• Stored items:
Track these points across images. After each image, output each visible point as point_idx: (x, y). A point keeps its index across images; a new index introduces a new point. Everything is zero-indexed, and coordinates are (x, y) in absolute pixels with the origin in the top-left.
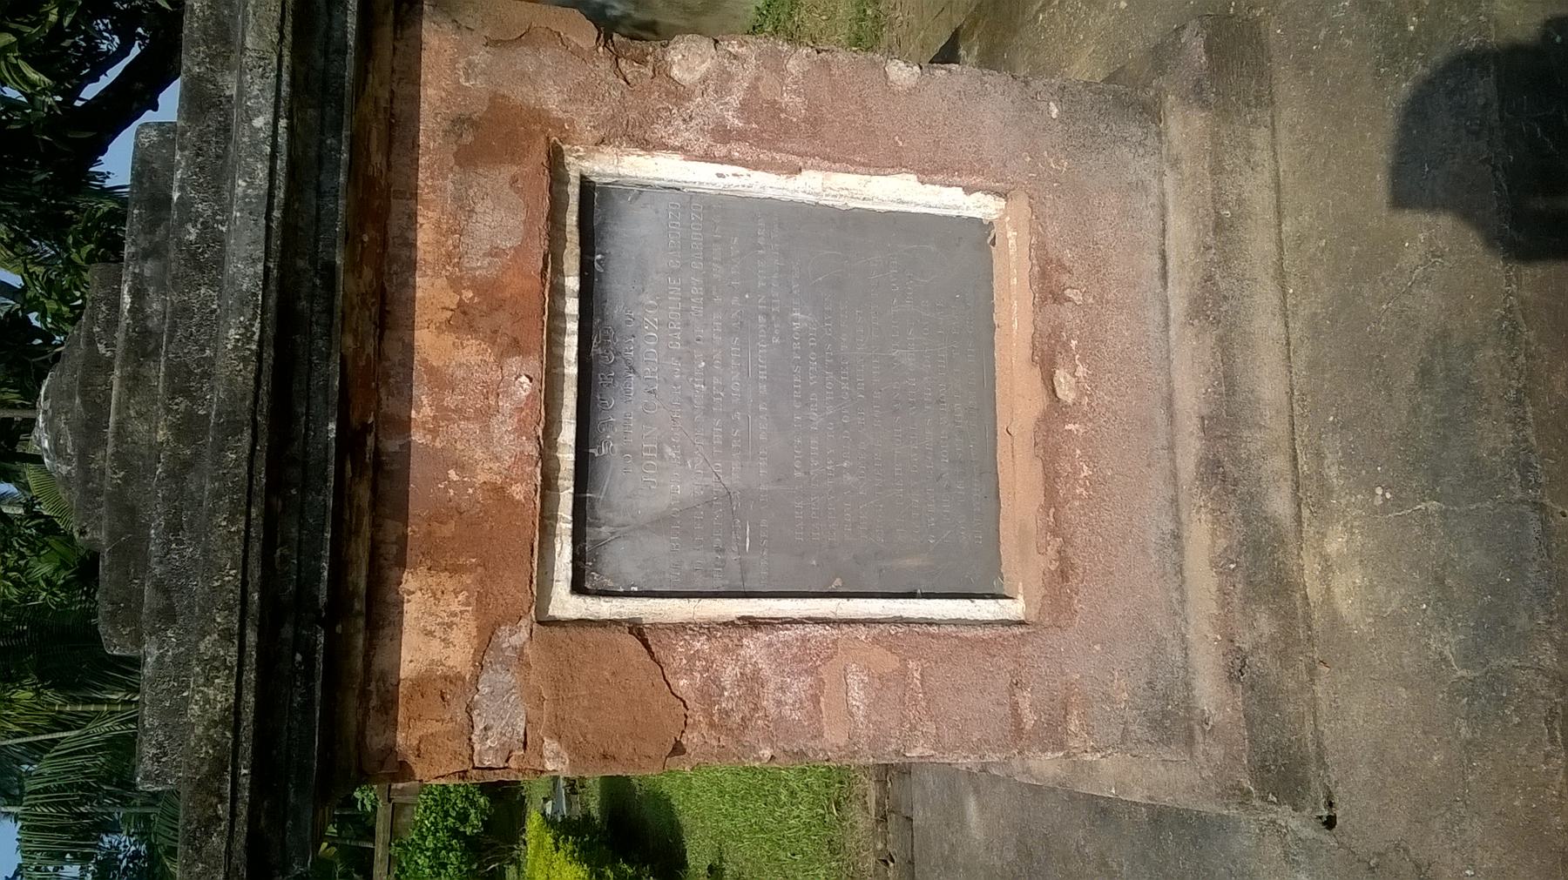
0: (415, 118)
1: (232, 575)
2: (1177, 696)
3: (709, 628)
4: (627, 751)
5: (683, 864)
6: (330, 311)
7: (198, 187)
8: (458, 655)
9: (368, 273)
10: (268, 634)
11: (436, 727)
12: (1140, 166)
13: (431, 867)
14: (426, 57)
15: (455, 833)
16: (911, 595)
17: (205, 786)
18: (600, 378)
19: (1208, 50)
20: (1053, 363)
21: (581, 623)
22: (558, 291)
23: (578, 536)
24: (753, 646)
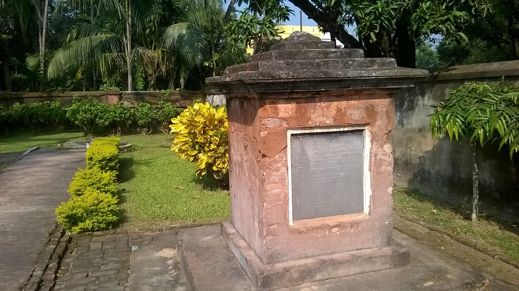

• WHAT NEEDS TO BE DONE:
How many lines in the items above contain the string "points"? Case counts. Reply with the number alone.

• TASK RESULT:
1